» **Task details**:
Show every line of the records that contains the string "shortInstrumentName", matching its case exactly.

» **Data provided**:
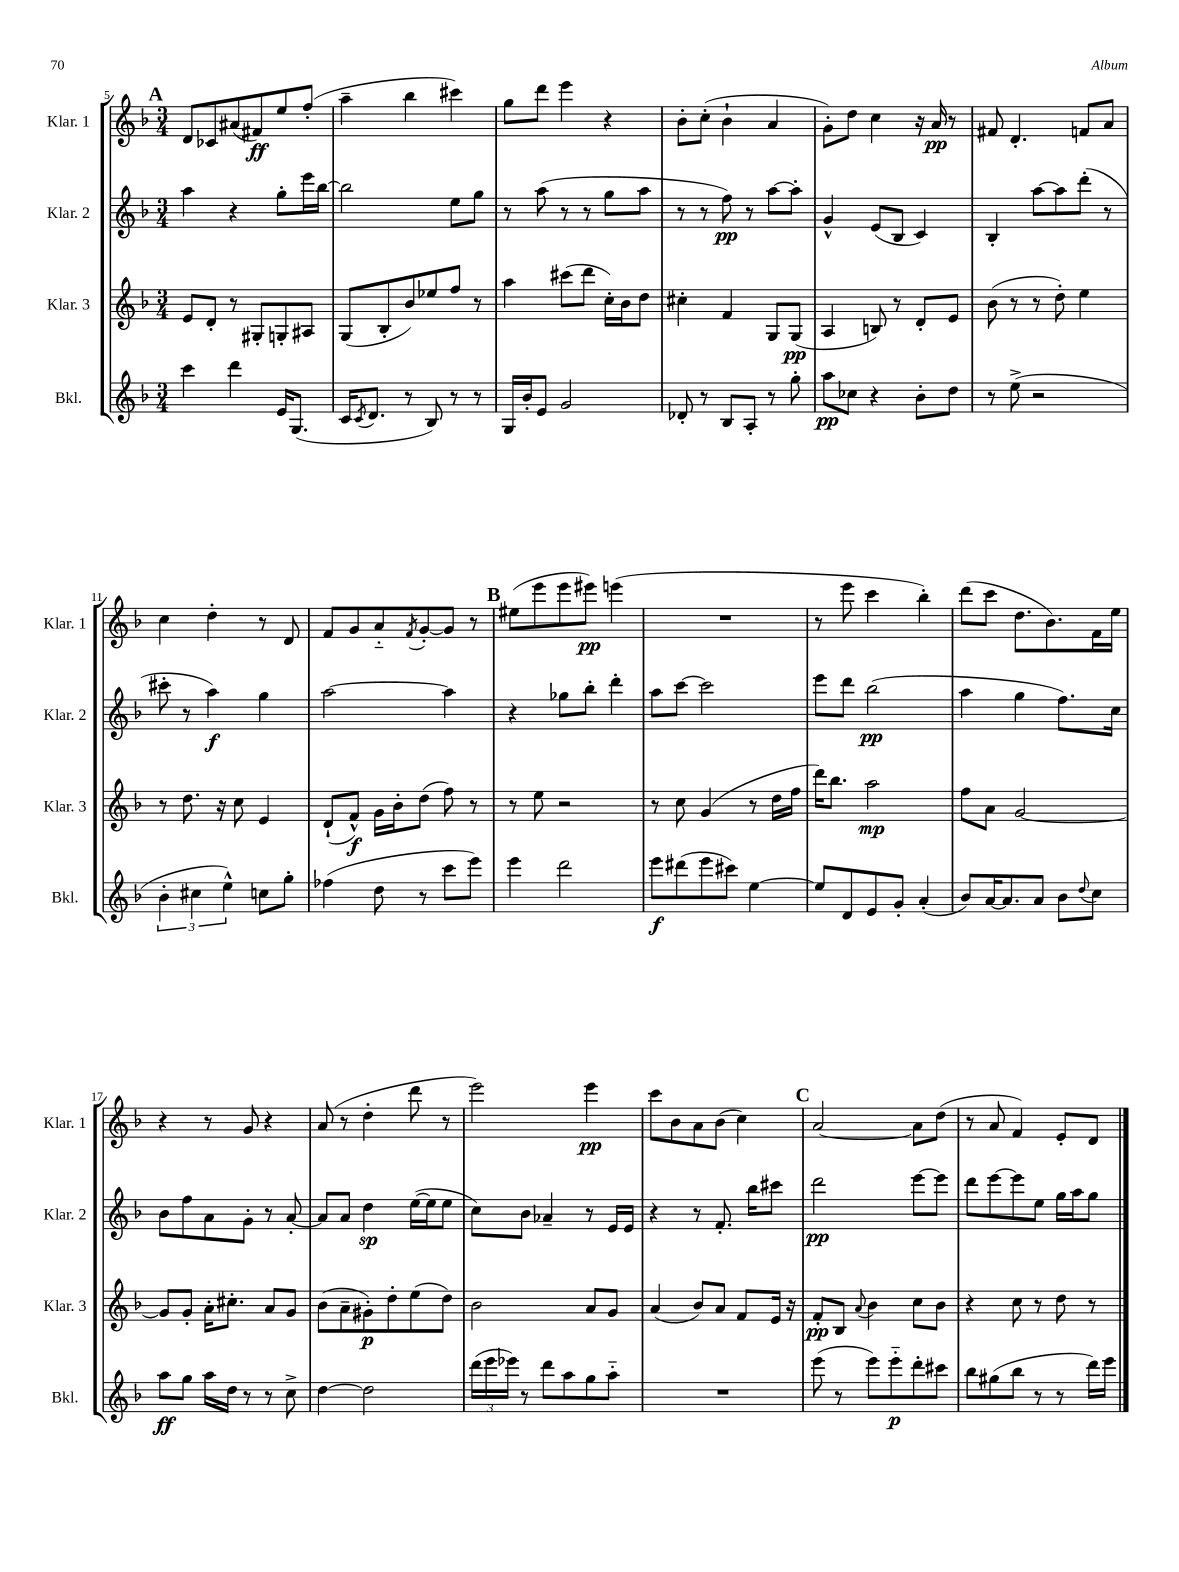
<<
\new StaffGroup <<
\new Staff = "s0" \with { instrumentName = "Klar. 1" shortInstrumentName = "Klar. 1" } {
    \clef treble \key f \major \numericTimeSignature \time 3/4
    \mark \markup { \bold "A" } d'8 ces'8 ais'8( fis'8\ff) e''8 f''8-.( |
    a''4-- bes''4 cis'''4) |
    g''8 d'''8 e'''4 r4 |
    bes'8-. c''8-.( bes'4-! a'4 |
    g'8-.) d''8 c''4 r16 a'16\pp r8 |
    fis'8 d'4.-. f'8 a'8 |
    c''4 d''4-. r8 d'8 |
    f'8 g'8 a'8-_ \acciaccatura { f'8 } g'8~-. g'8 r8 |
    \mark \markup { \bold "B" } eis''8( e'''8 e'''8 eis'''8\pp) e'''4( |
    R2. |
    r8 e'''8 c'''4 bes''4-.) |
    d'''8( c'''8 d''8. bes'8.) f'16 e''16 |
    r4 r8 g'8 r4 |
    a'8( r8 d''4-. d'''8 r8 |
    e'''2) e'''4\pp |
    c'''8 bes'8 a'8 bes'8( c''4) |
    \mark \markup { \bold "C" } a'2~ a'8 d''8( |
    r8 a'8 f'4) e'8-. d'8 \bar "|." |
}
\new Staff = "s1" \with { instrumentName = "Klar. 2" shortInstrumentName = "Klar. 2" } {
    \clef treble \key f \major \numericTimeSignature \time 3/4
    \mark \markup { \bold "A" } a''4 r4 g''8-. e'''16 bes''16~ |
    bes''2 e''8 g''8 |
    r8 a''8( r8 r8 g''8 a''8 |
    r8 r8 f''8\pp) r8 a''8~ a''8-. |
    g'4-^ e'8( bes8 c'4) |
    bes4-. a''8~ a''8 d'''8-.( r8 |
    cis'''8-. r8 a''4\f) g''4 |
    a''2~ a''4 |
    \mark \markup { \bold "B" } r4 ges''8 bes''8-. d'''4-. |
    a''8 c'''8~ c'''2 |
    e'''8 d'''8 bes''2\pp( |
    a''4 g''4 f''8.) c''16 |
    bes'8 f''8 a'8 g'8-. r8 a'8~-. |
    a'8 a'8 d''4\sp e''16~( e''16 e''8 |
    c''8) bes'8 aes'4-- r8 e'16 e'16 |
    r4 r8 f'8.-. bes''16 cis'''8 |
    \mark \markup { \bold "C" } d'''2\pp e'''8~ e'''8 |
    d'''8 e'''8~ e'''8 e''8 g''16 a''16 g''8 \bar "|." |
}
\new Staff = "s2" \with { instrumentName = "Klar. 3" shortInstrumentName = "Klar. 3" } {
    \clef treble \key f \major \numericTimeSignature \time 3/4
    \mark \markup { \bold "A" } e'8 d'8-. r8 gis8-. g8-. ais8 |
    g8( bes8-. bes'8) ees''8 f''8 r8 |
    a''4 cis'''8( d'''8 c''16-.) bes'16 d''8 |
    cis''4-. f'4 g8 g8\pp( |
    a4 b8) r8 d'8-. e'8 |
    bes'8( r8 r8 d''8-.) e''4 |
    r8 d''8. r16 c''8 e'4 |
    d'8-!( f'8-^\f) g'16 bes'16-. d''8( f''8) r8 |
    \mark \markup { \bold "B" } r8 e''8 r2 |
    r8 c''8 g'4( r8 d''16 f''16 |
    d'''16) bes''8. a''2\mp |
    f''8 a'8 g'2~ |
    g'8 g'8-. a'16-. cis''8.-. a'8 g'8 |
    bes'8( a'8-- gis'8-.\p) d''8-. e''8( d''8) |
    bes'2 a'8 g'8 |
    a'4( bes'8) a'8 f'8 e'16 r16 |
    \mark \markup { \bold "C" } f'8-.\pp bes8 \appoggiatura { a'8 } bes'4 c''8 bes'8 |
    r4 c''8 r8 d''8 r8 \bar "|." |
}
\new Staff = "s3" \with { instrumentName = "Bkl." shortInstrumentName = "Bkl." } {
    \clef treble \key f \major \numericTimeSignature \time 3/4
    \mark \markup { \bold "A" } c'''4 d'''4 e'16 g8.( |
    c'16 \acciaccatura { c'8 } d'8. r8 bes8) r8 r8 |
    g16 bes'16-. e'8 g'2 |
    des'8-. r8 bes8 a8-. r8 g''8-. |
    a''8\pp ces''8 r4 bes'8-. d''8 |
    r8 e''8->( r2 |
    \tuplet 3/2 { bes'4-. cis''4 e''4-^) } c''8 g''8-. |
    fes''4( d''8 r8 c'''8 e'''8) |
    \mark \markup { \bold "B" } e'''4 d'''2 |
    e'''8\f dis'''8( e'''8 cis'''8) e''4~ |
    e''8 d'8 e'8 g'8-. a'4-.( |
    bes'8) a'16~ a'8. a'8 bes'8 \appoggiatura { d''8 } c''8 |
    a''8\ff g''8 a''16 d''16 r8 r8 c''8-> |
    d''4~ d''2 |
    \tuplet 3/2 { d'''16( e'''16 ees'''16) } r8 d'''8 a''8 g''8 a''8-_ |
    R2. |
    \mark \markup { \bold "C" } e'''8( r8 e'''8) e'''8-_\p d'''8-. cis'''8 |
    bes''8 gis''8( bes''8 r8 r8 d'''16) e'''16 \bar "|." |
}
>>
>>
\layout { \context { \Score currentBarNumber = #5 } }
==
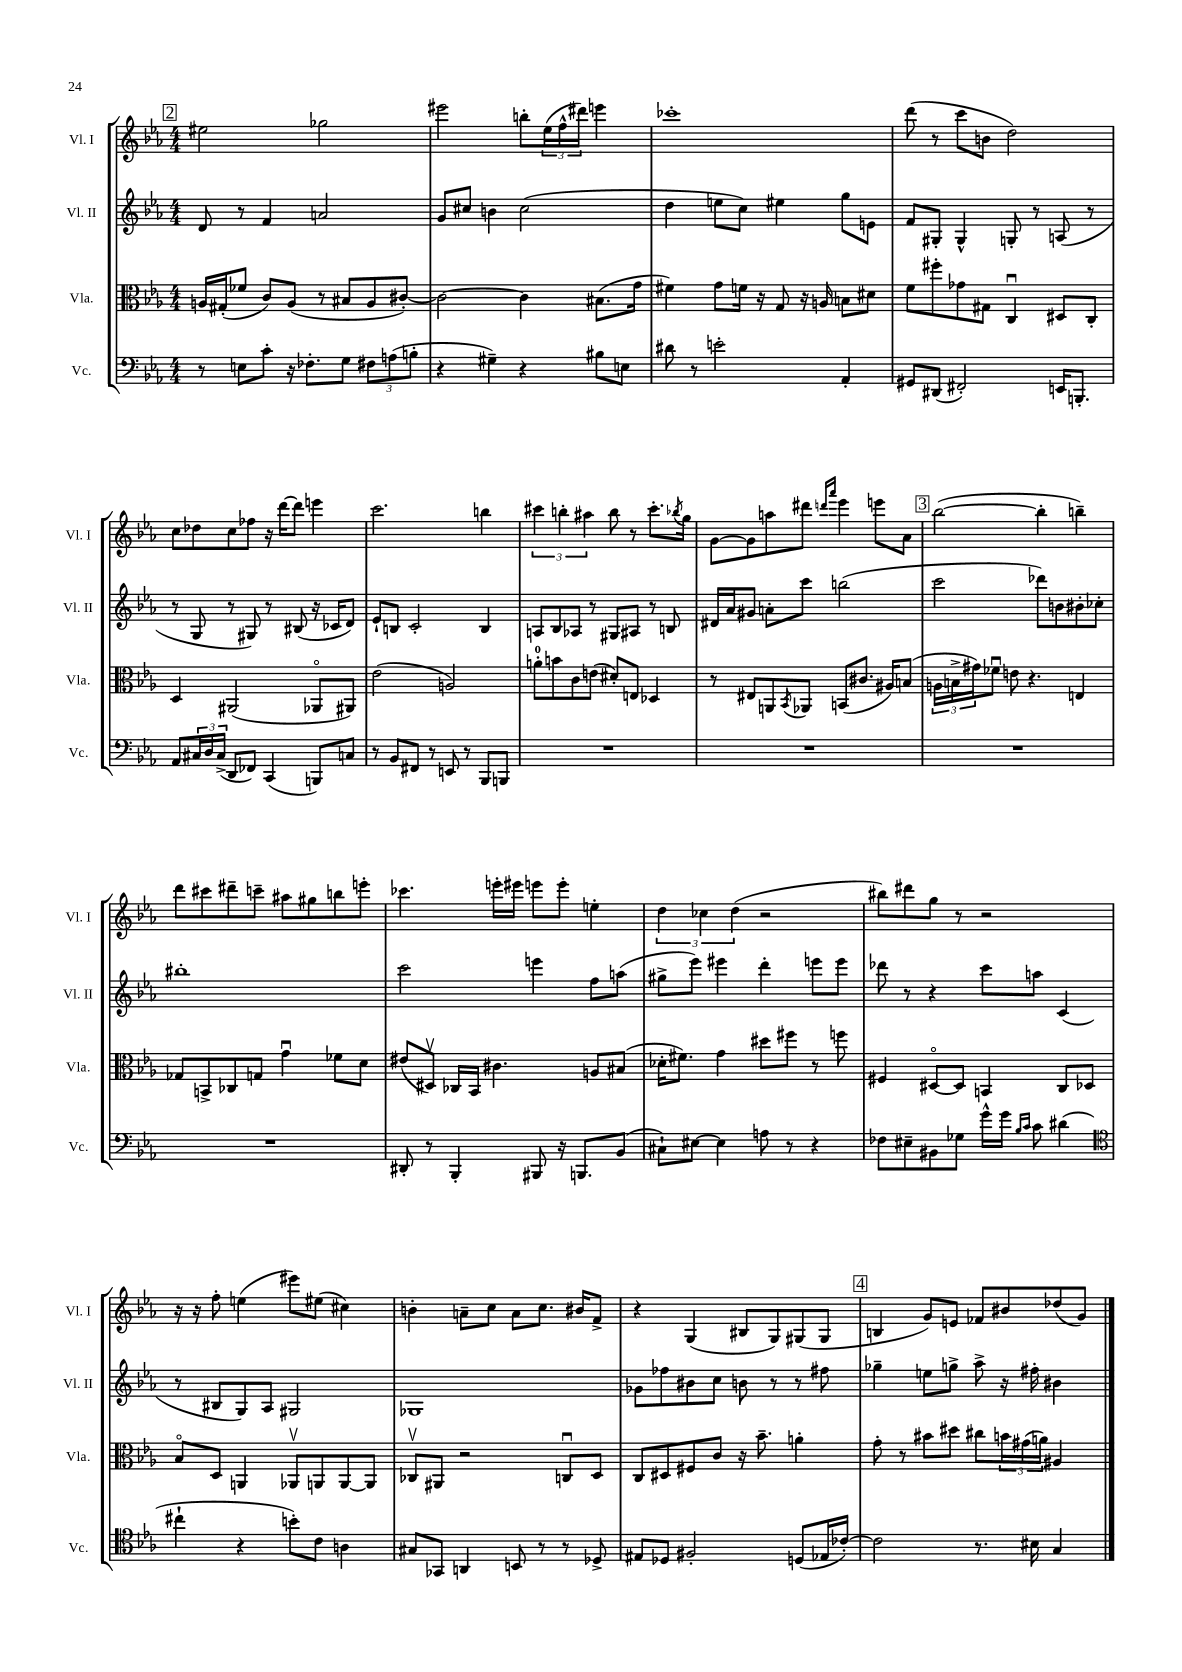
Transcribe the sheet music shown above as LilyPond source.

» **Answer to this problem**:
\new Staff = "s0" \with { instrumentName = "Klar. 1" shortInstrumentName = "Klar. 1" } {
\new Staff = "s1" \with { instrumentName = "Klar. 2" shortInstrumentName = "Klar. 2" } {
\new Staff = "s2" \with { instrumentName = "Klar. 3" shortInstrumentName = "Klar. 3" } {
\new Staff = "s3" \with { instrumentName = "Bkl." shortInstrumentName = "Bkl." } {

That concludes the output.